What to do: All lines below containing the string "recoloured" are to be copied.

[Scene images with change listings]
○ ○ ○ ○ ○

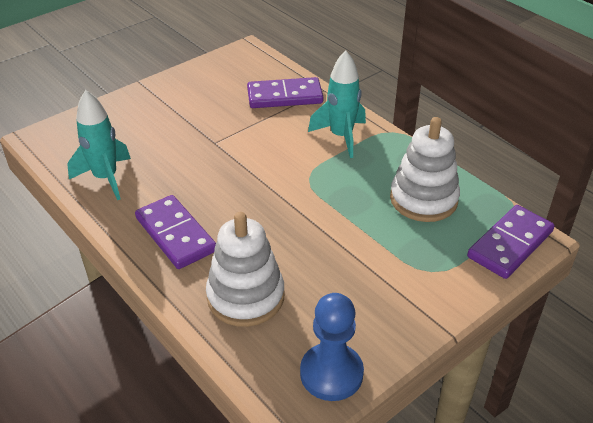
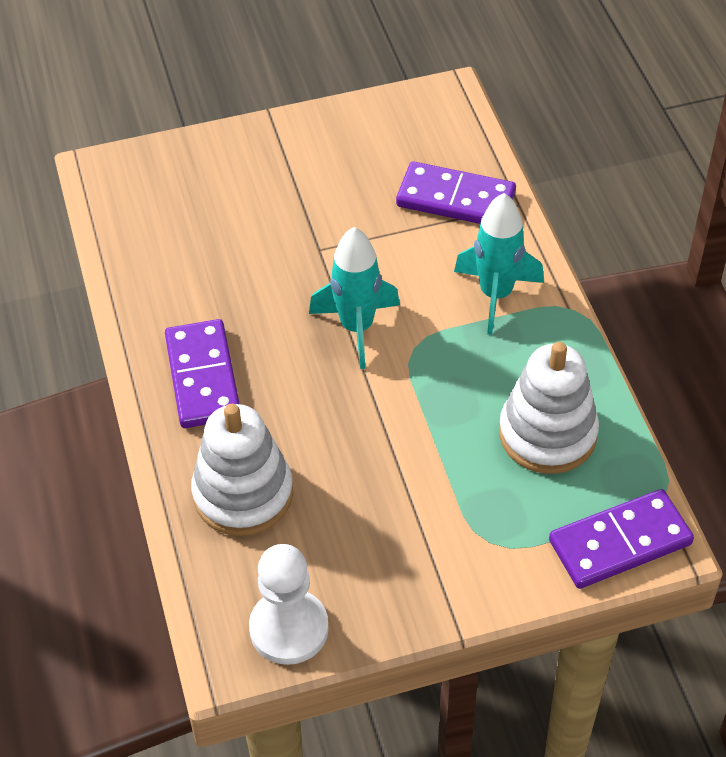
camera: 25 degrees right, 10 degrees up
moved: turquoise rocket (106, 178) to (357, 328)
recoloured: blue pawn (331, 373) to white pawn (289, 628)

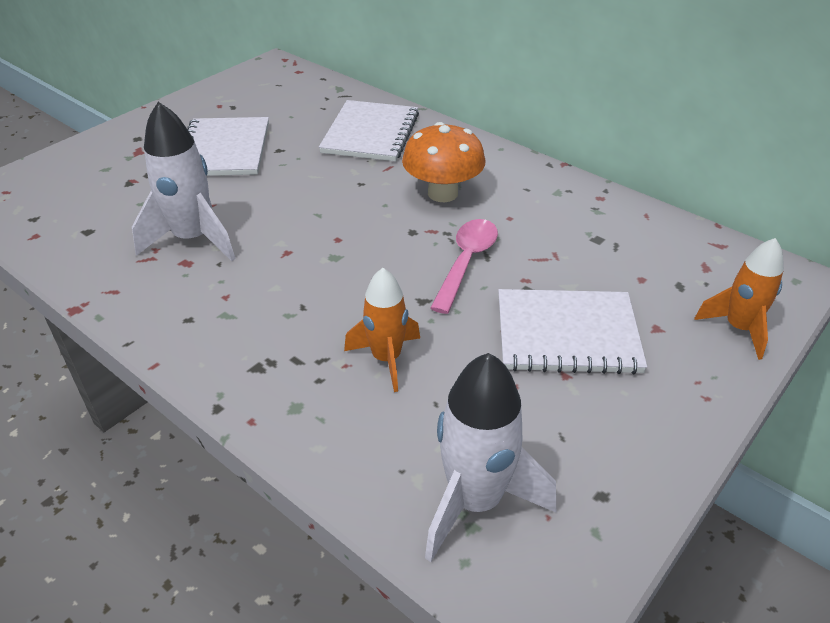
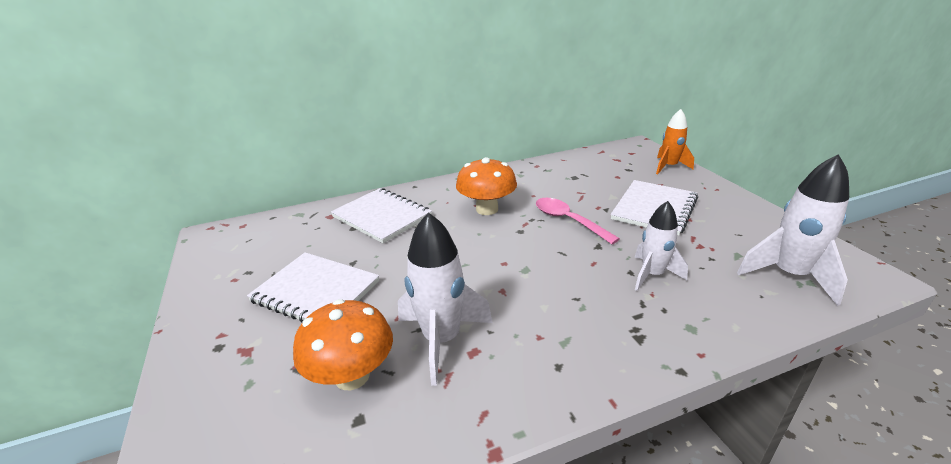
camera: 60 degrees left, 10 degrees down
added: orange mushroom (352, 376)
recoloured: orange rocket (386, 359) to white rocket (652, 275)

○ ○ ○ ○ ○

Completed task:
recoloured: blue pawn (331, 373) to white pawn (289, 628)
recoloured: orange rocket (386, 359) to white rocket (652, 275)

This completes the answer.